[GIVEN RECORDS — start]

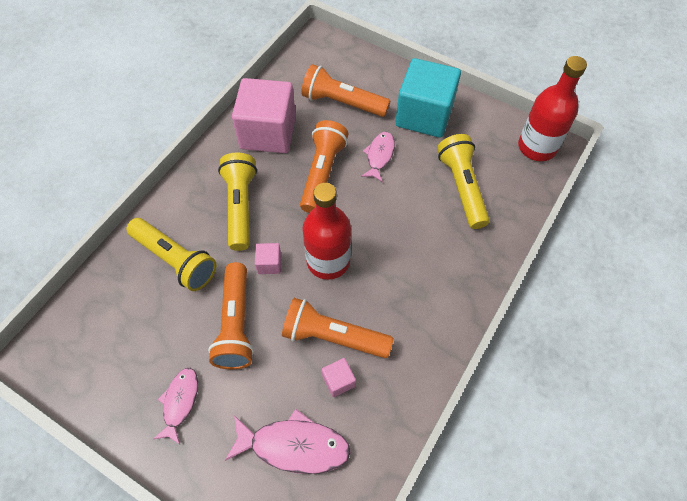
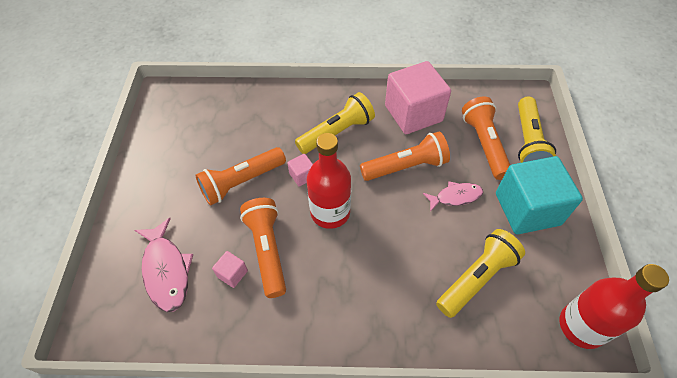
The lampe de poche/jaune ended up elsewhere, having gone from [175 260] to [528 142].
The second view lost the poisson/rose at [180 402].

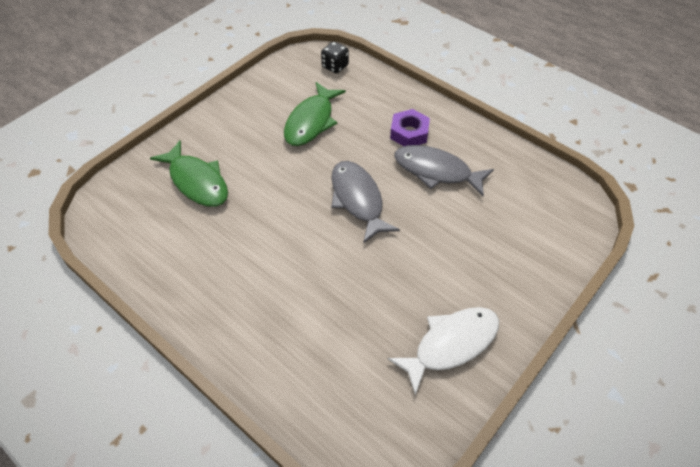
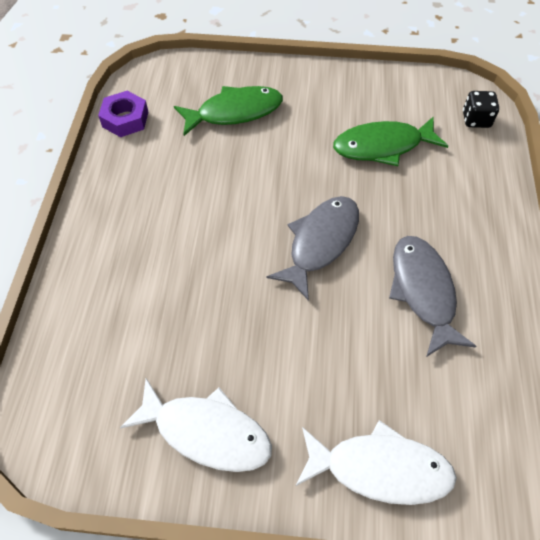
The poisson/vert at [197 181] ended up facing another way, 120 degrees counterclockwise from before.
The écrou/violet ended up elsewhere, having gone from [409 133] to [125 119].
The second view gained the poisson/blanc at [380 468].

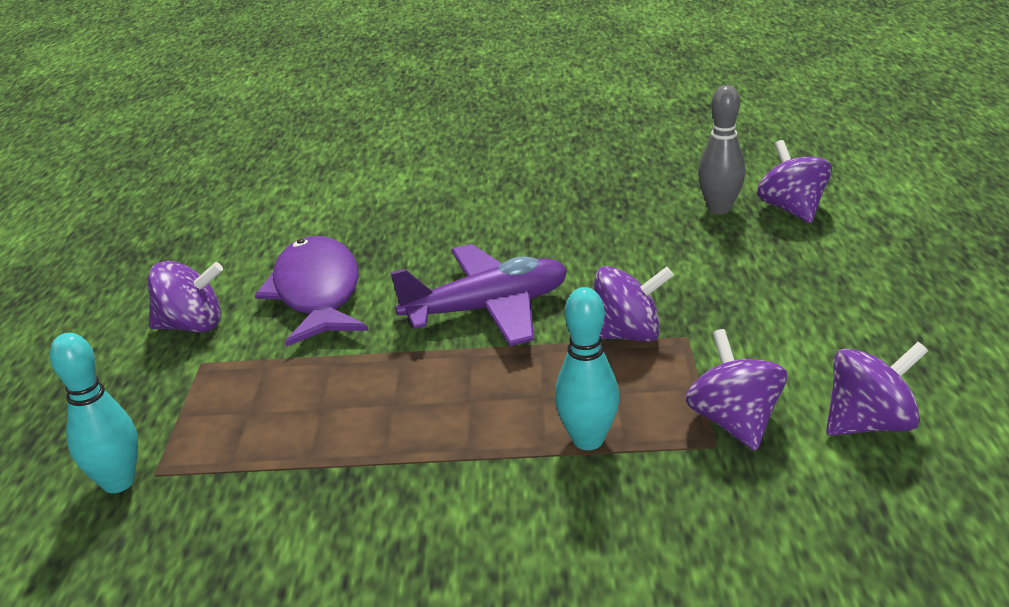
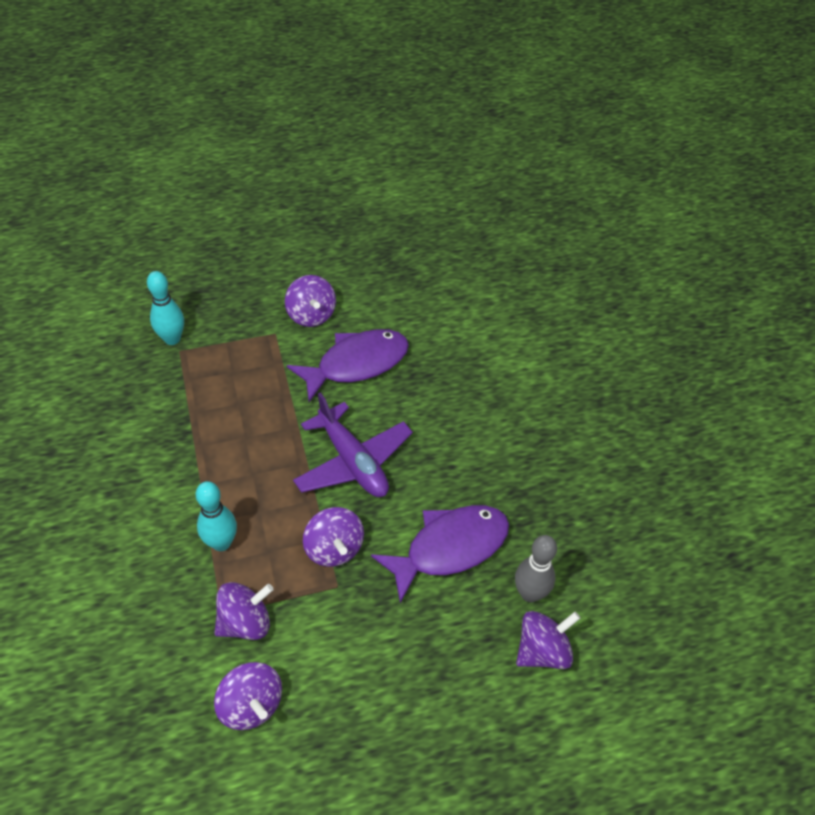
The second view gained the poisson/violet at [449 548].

[GIVEN RECORDS — finish]

GOAL OF THE EXERCISE = Among the lines above, return each one holding the string "gone".

RESPONSE TO THE EXERCISE =
The lampe de poche/jaune ended up elsewhere, having gone from [175 260] to [528 142].
The écrou/violet ended up elsewhere, having gone from [409 133] to [125 119].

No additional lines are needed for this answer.